WHAT IS NEEDED:
Each entry must come back word for word; drop the images as you go.

--------------------------------------------------

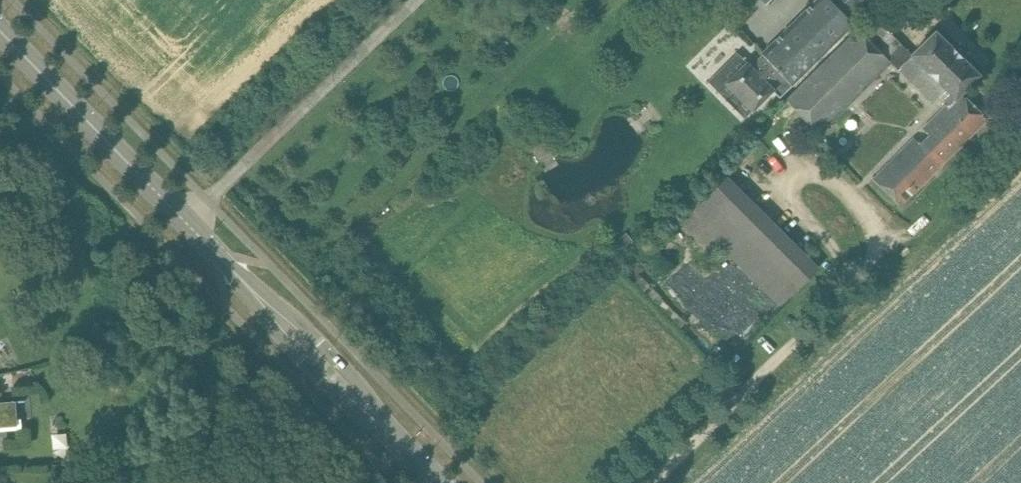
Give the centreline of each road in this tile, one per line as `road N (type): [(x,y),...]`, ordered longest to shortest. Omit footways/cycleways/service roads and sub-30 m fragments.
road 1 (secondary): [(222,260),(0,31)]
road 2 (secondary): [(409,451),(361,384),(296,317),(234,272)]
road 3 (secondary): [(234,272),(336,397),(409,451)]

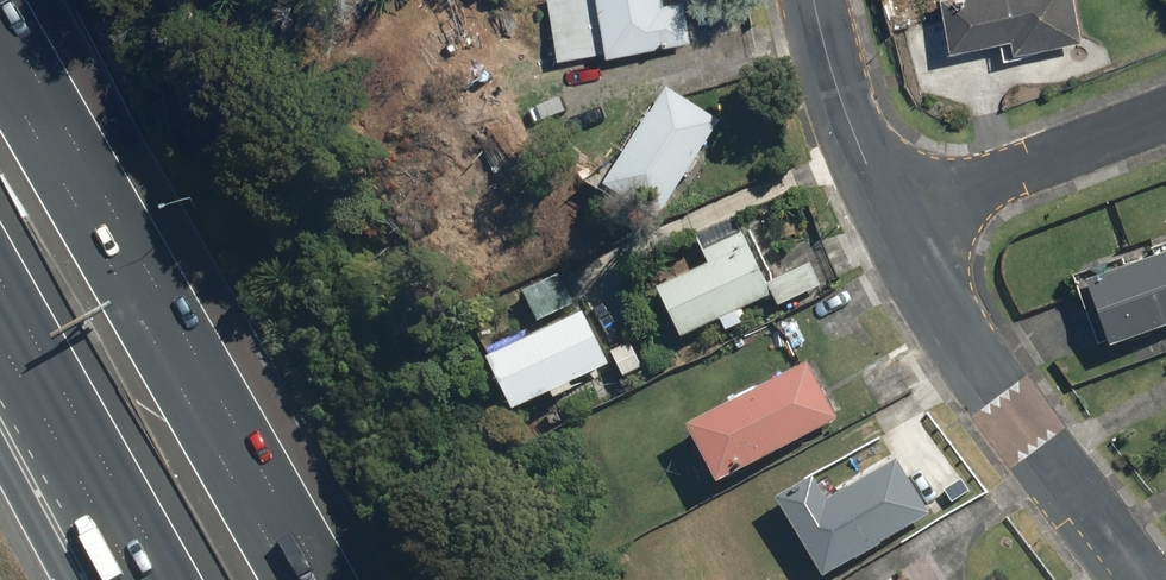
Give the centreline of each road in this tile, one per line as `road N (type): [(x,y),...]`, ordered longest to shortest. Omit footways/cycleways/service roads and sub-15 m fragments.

--------------------------------------------------

RESPONSE TO THIS TASK:
Give the centreline of each road in this tile, one per line as `road N (type): [(x,y),...]`, ordered longest to shortest. Omit footways/cycleways/service roads and sub-30 m fragments.
road 1 (secondary): [(222,260),(0,31)]
road 2 (secondary): [(409,451),(361,384),(296,317),(234,272)]
road 3 (secondary): [(234,272),(336,397),(409,451)]

Give the centreline of each road in this tile, one per line as `road N (type): [(x,y),...]`, ordered longest to shortest. Omit footways/cycleways/service roads and sub-15 m fragments.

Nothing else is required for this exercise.